- What you are asked to do: Everything from the line containing "camera: 110 degrees right, 15 degrees down" to the end of the records below should be repeated exactly, with no other lines added.

- Record set:
%%
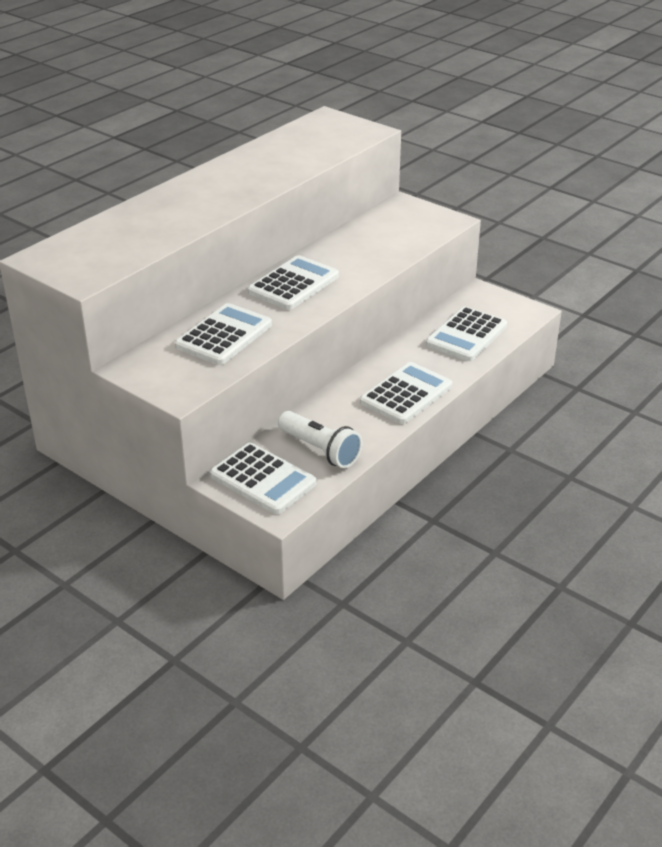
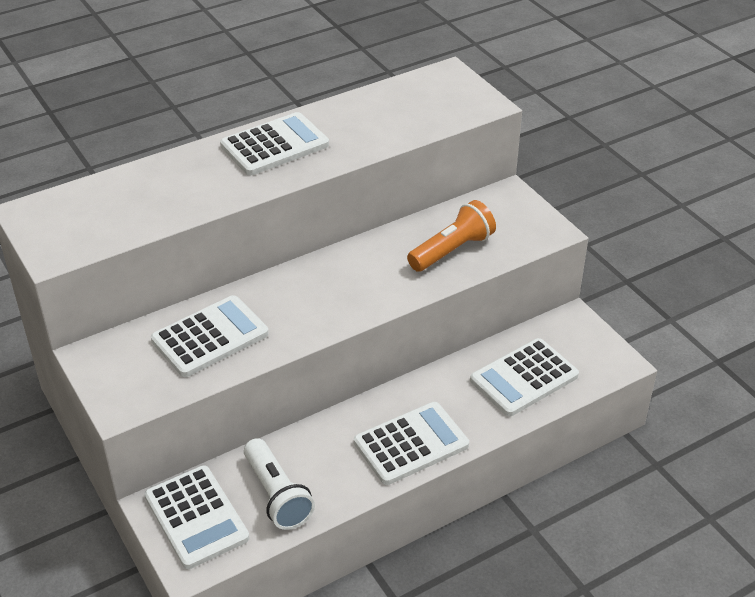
camera: 20 degrees right, 5 degrees up
(293, 284) = (323, 283): white calculator -> white calculator (274, 145)
(382, 245) = (452, 250): none -> orange flashlight

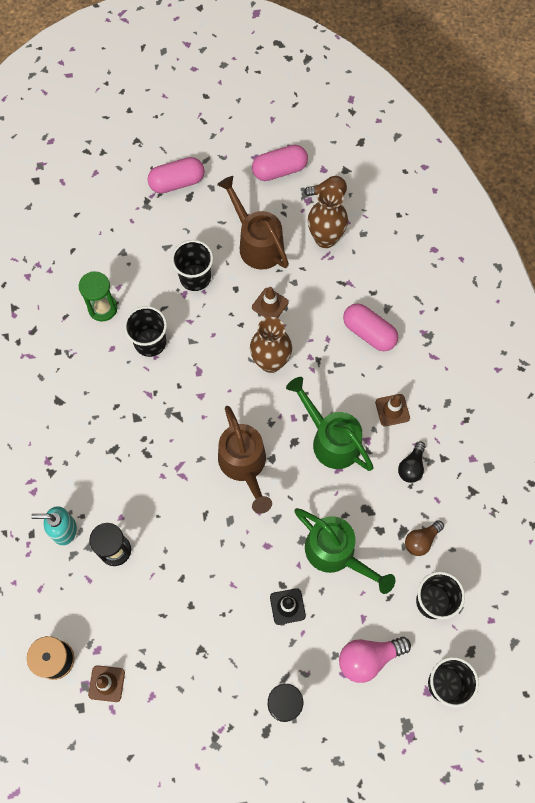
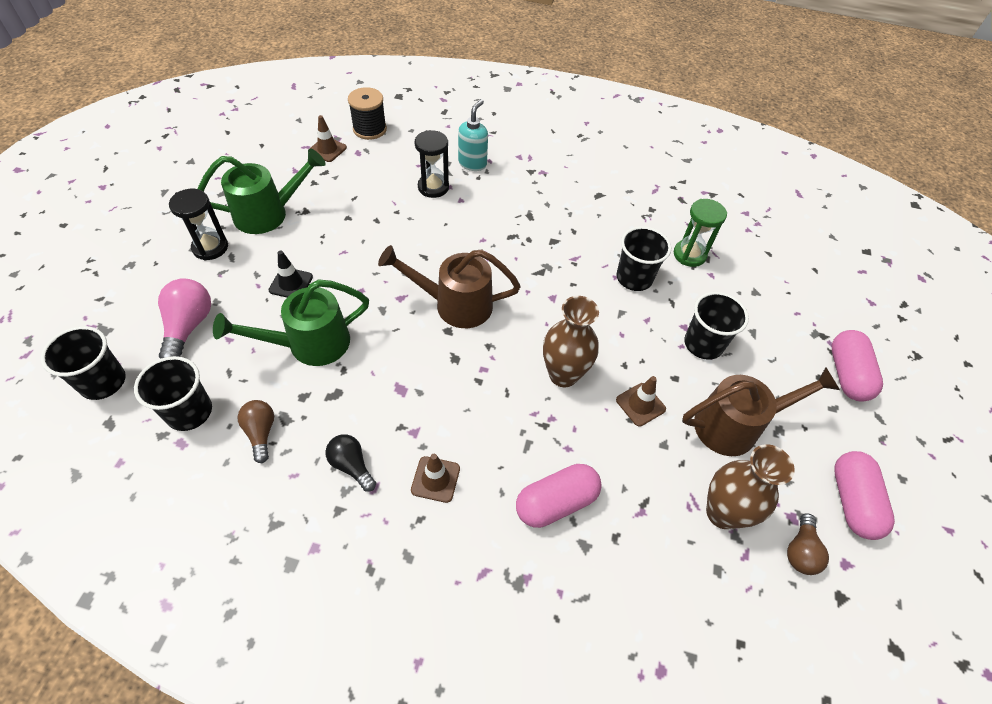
camera: 110 degrees right, 15 degrees down
(331, 439) = (437, 394): green watering can -> green watering can (269, 214)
%%
- Your response:
camera: 110 degrees right, 15 degrees down
(331, 439) = (437, 394): green watering can -> green watering can (269, 214)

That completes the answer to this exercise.